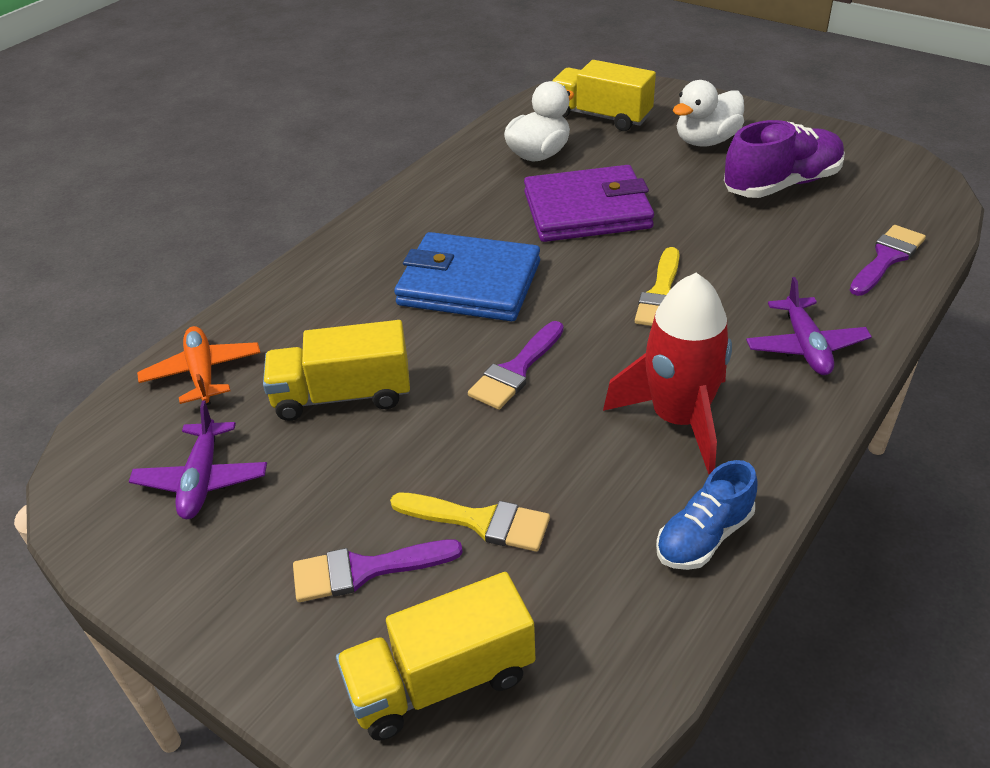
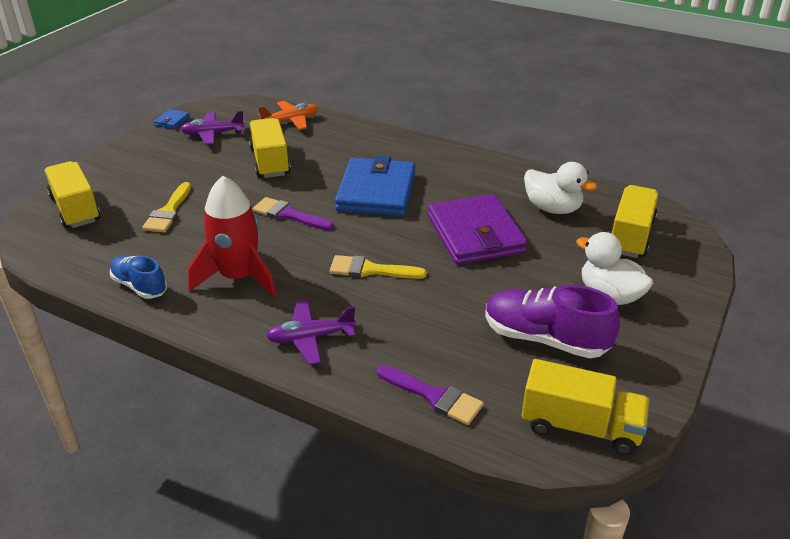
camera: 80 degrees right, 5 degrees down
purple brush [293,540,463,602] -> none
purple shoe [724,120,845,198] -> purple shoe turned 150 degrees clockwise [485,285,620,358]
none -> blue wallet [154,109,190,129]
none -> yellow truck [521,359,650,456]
________
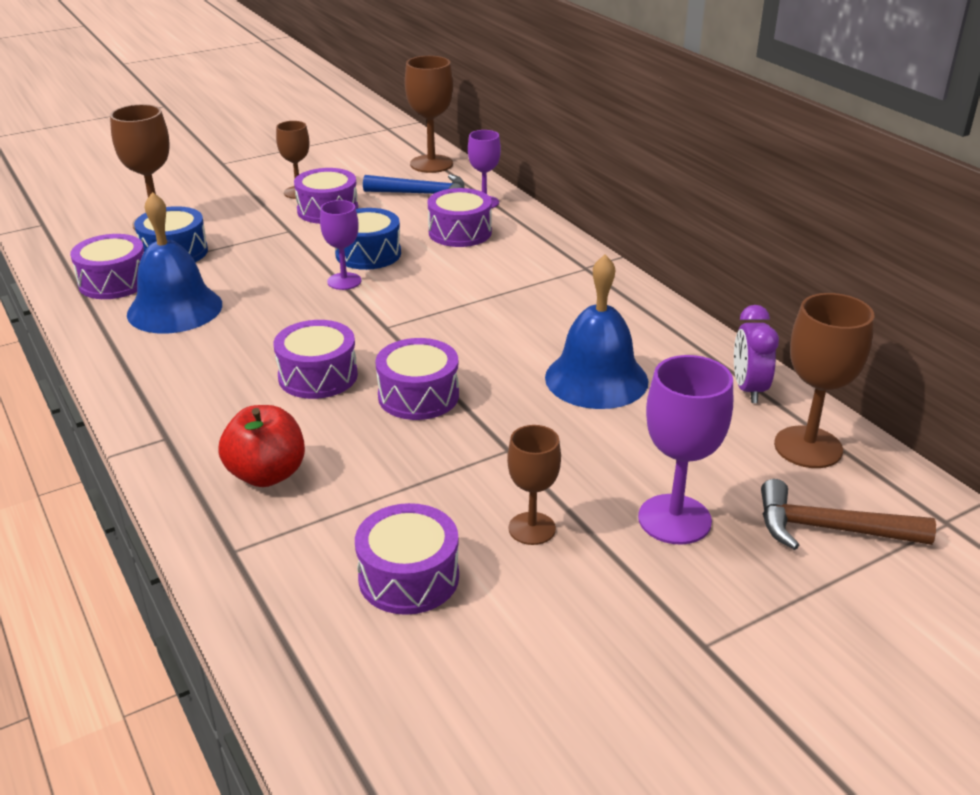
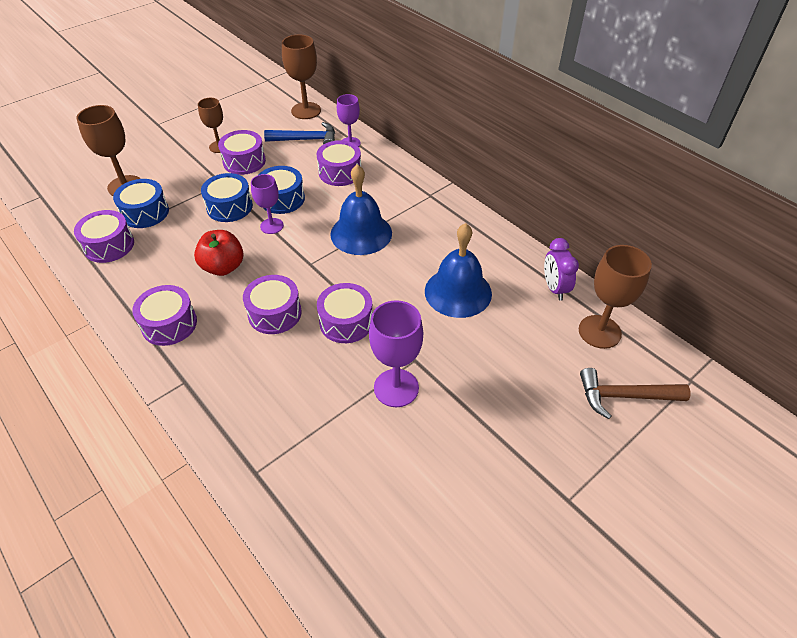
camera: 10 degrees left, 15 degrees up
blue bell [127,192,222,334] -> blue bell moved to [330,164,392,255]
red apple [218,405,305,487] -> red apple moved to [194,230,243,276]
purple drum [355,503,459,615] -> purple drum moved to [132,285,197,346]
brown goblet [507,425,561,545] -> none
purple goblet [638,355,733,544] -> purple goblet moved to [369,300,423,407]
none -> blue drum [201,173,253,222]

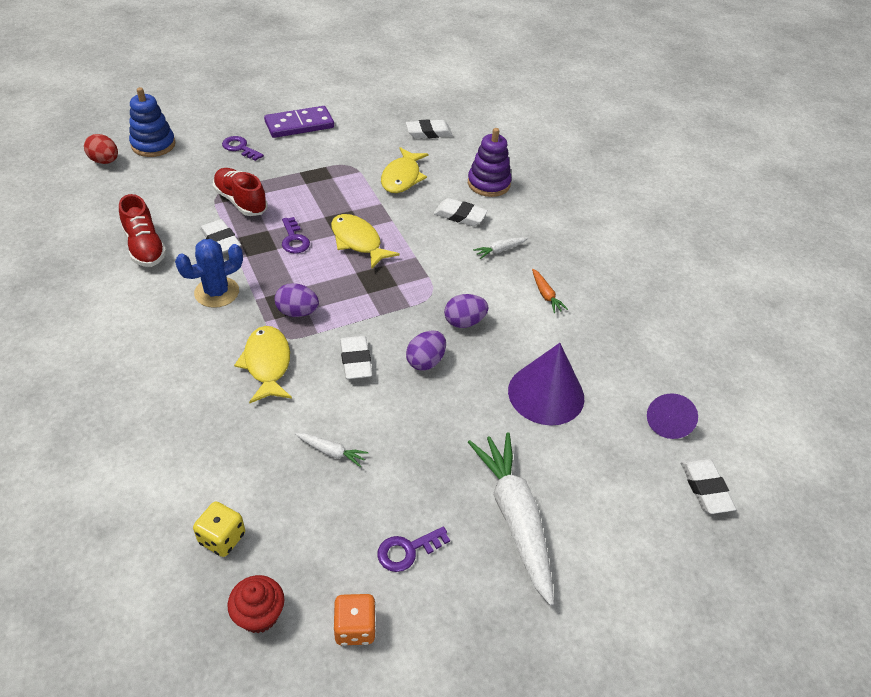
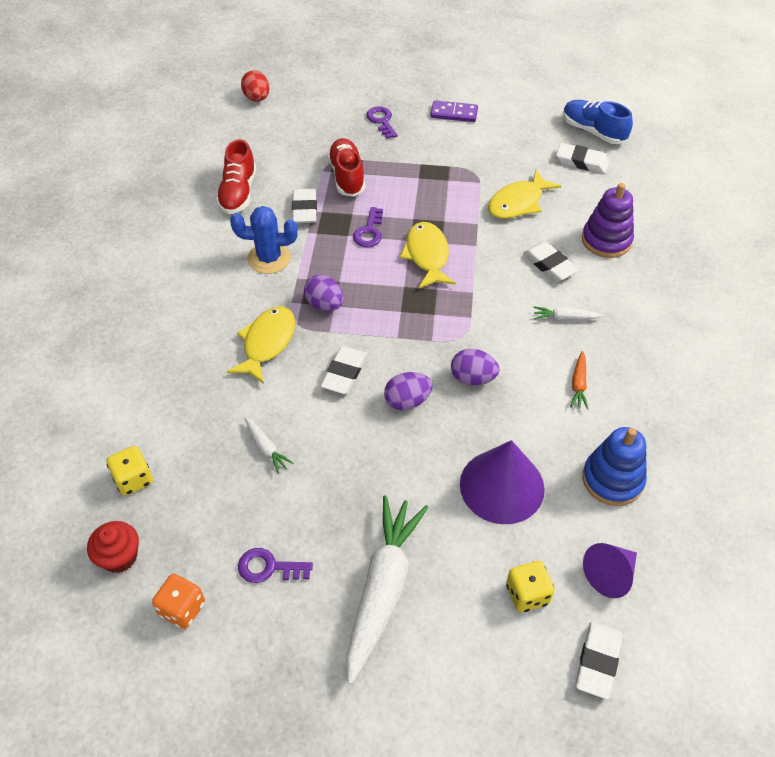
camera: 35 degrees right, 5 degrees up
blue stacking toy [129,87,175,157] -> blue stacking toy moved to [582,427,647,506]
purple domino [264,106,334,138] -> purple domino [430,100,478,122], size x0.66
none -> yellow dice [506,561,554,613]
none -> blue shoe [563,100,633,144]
________
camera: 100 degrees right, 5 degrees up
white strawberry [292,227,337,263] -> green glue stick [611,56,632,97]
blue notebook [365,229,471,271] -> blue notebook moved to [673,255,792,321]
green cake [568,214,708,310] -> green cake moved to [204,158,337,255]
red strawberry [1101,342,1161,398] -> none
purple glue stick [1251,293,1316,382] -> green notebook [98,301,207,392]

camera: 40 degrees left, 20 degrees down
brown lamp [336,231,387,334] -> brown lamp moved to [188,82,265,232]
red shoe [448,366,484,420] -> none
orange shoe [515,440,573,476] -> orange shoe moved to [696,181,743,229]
________
* Prompt
Print, without alteration, only the lines above between the one holding "blue notebook [365,229,471,271]" and the one holding "orange shoe [515,440,573,476]", inclusive.

* Result below
blue notebook [365,229,471,271] -> blue notebook moved to [673,255,792,321]
green cake [568,214,708,310] -> green cake moved to [204,158,337,255]
red strawberry [1101,342,1161,398] -> none
purple glue stick [1251,293,1316,382] -> green notebook [98,301,207,392]

camera: 40 degrees left, 20 degrees down
brown lamp [336,231,387,334] -> brown lamp moved to [188,82,265,232]
red shoe [448,366,484,420] -> none
orange shoe [515,440,573,476] -> orange shoe moved to [696,181,743,229]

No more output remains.